### Problem to work on
Go through the records and give the number of lines that include "turned", with nothing else.
****************************************
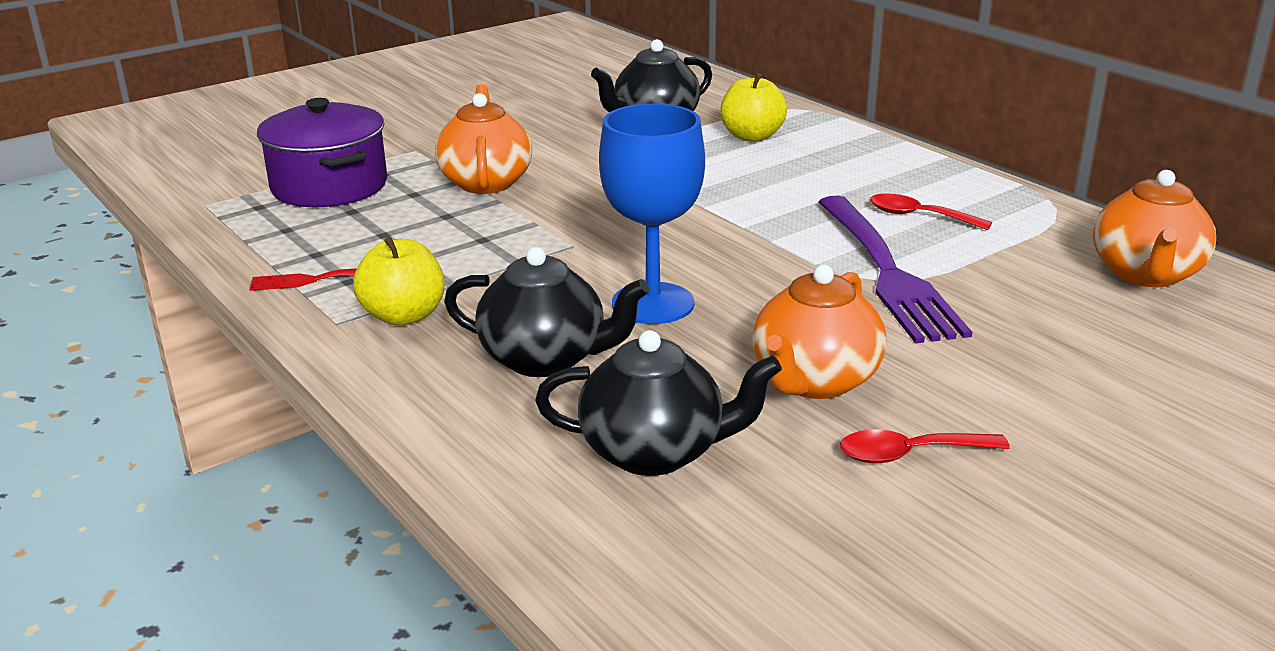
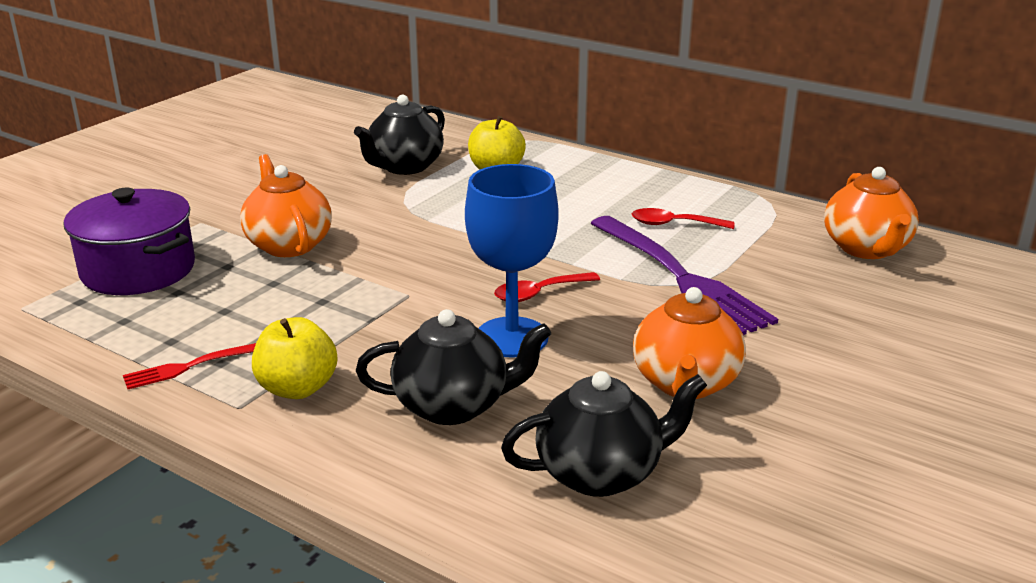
camera: 20 degrees left, 0 degrees up
(910, 454) = (796, 432): red spoon -> red spoon (539, 293)

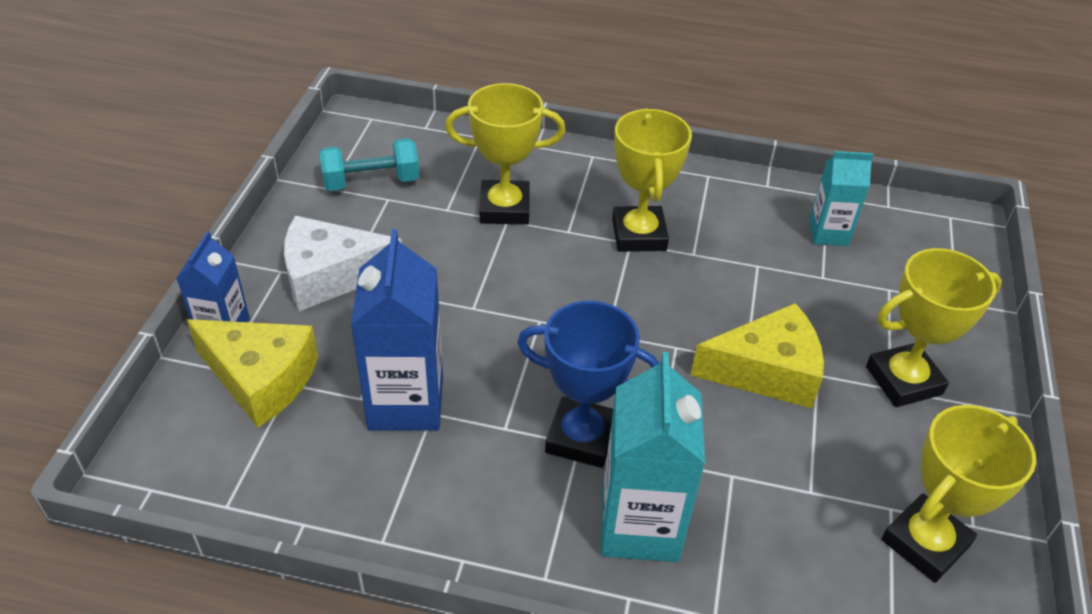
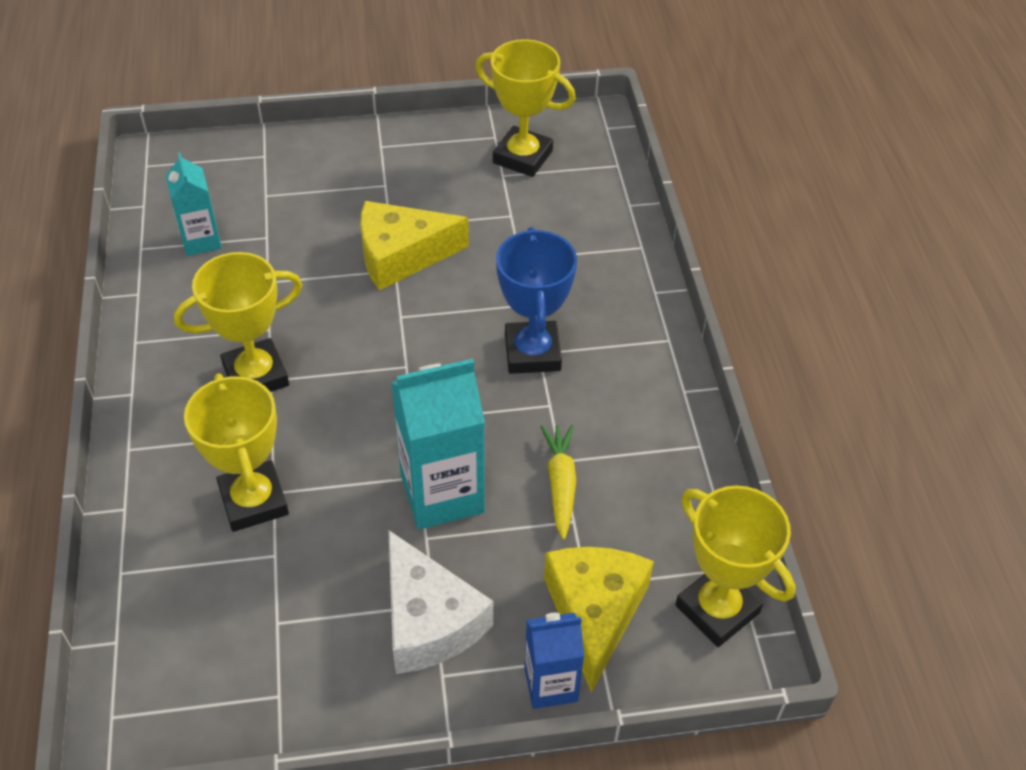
camera: 110 degrees left, 5 degrees up
(371, 182) = (250, 654): turquoise dumbbell -> none
(406, 402) = (560, 484): blue carton -> yellow carrot
(639, 525) = (594, 299): turquoise carton -> turquoise carton (442, 494)
(766, 371) = (401, 255): yellow cheese -> yellow cheese turned 75 degrees counterclockwise
(903, 380) = (373, 178): yellow trophy -> yellow trophy (717, 609)

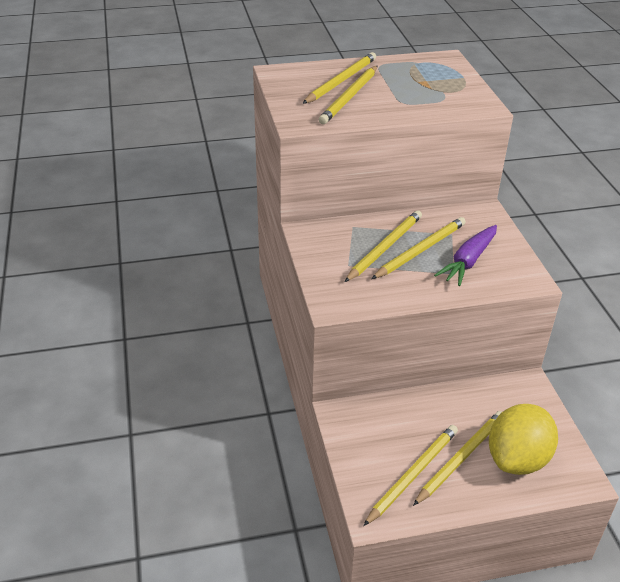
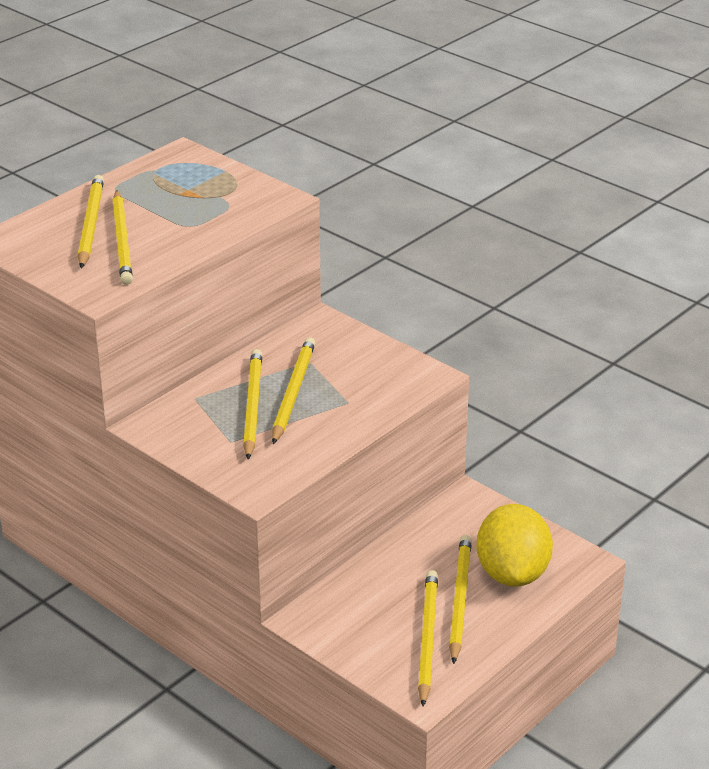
camera: 35 degrees left, 5 degrees down
(468, 261) = (352, 383): purple carrot -> none

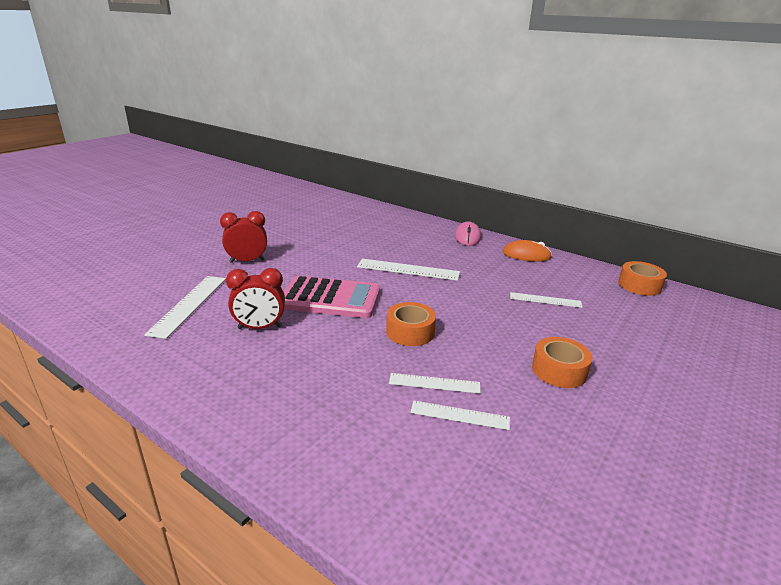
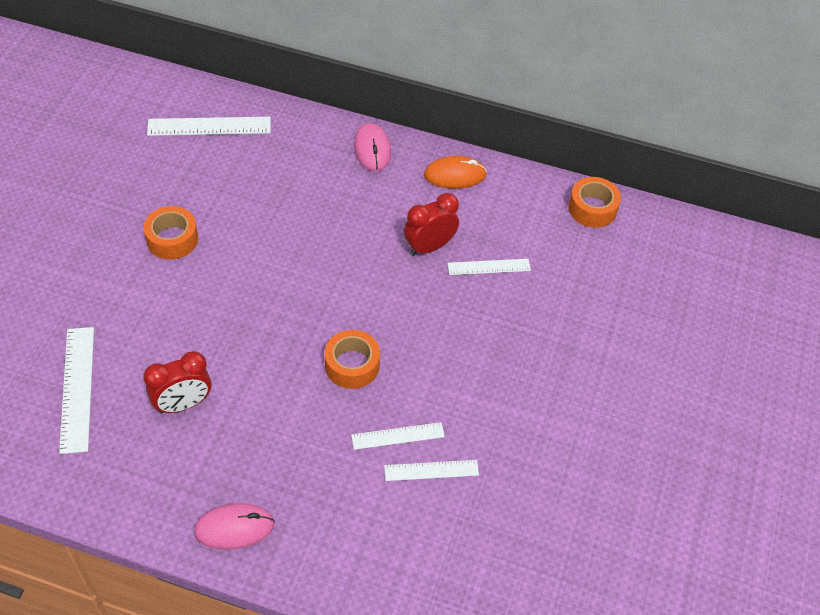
camera: 20 degrees left, 25 degrees up
(247, 261) = (100, 282): red clock -> red clock (429, 247)
(247, 415) = (234, 528): none -> pink mouse
(330, 298) = (241, 331): pink calculator -> none
(408, 270) = (315, 247): white ruler -> white ruler (209, 126)
(559, 370) = (515, 383): orange tape -> orange tape (172, 239)

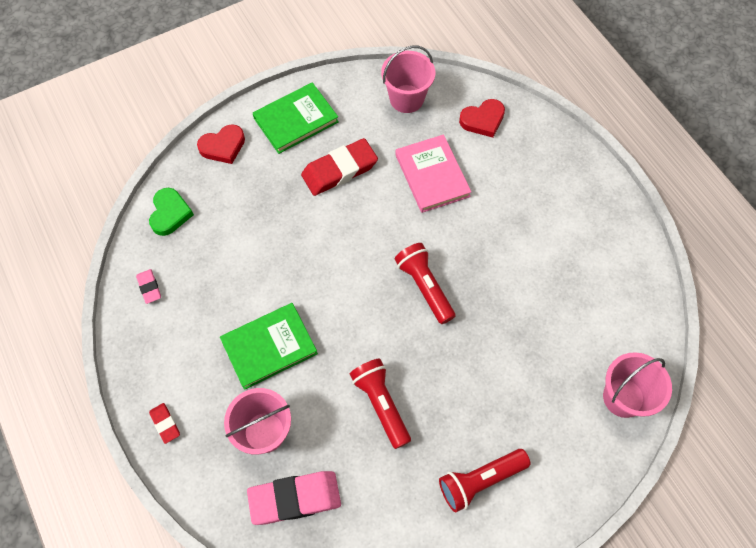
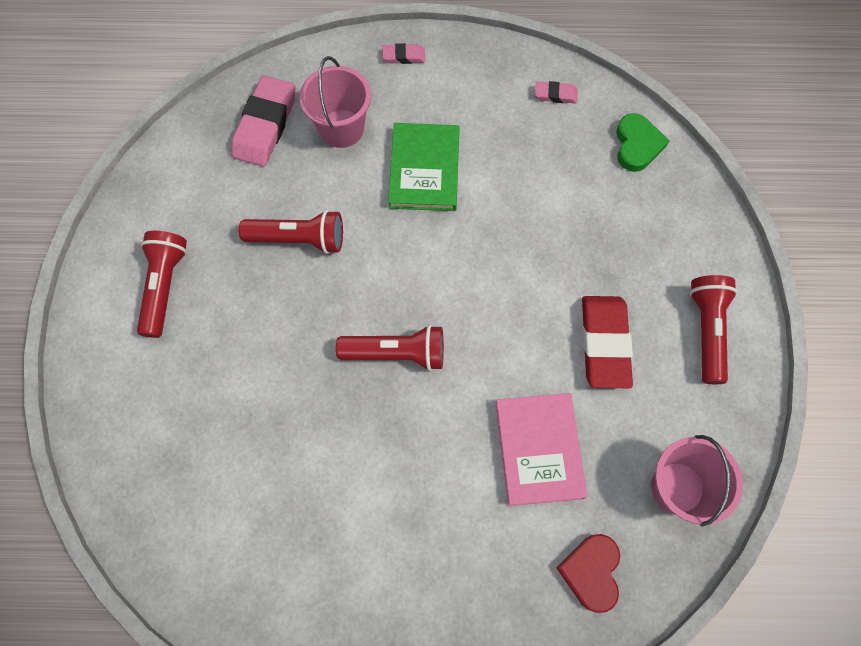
camera: 120 degrees right, 5 degrees up
(165, 423) = (404, 56): red eraser -> pink eraser
(170, 213) = (637, 145): green heart -> green heart turned 120 degrees counterclockwise
(223, 146) = (704, 233): red heart -> none
(296, 120) = (706, 330): green book -> red flashlight
(432, 175) = (538, 449): pink book -> pink book turned 75 degrees clockwise
(623, 397) = (134, 487): pink bucket -> none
****************************************
### Response to the task
3